Source data
____

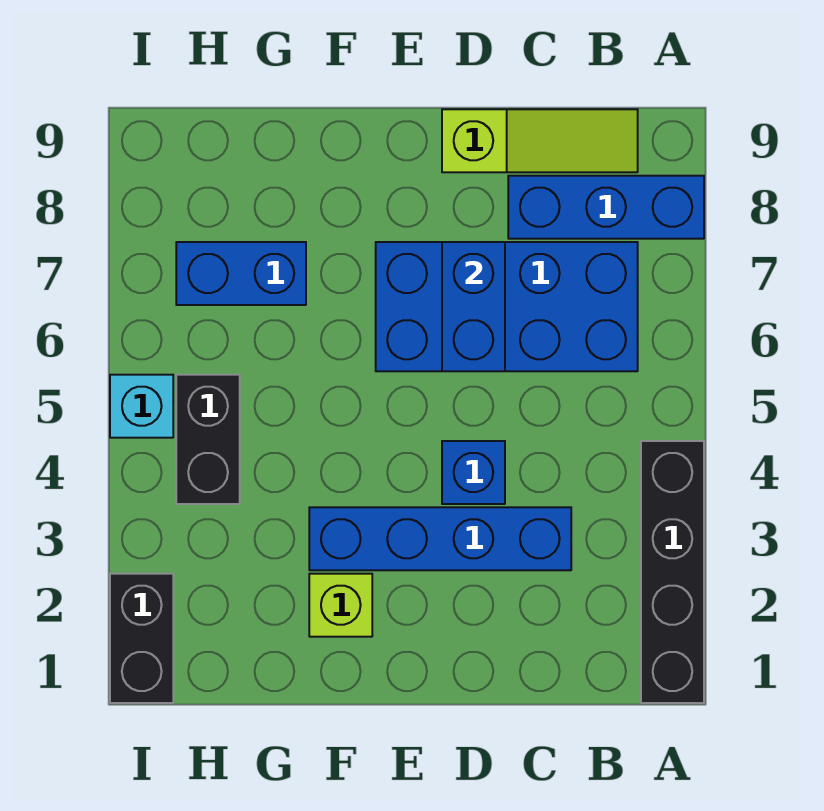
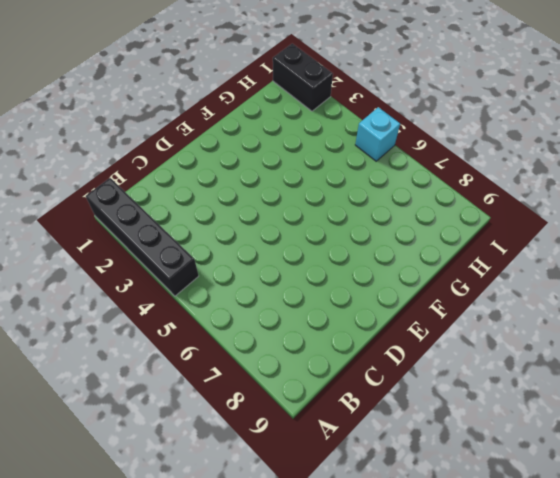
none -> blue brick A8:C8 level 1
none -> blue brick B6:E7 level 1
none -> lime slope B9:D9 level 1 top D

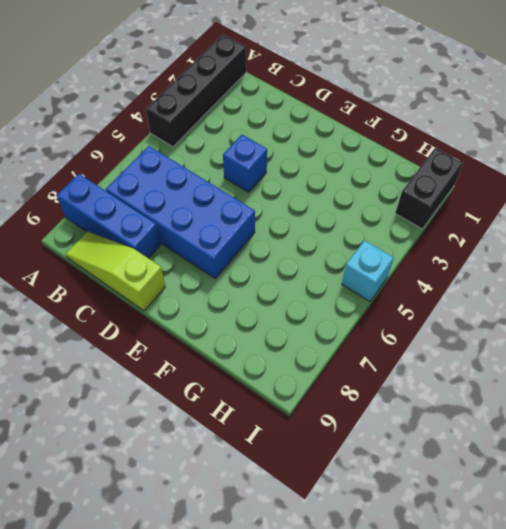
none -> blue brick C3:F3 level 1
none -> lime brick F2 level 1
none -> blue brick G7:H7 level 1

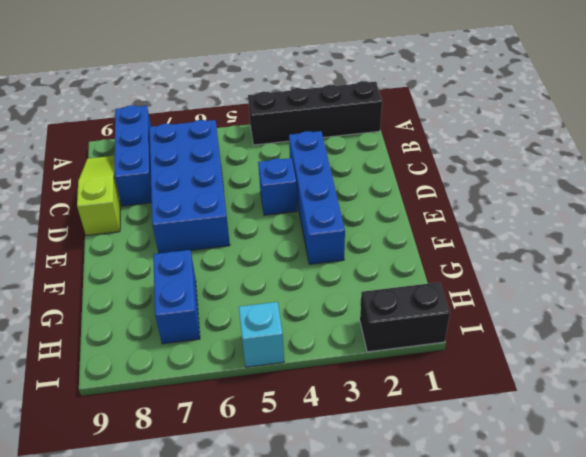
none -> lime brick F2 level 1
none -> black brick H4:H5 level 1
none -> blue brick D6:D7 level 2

____

What the task requires
In the listing above, find each line with the word "blue" and copy it out.

Worked solution
none -> blue brick A8:C8 level 1
none -> blue brick B6:E7 level 1
none -> blue brick C3:F3 level 1
none -> blue brick G7:H7 level 1
none -> blue brick D6:D7 level 2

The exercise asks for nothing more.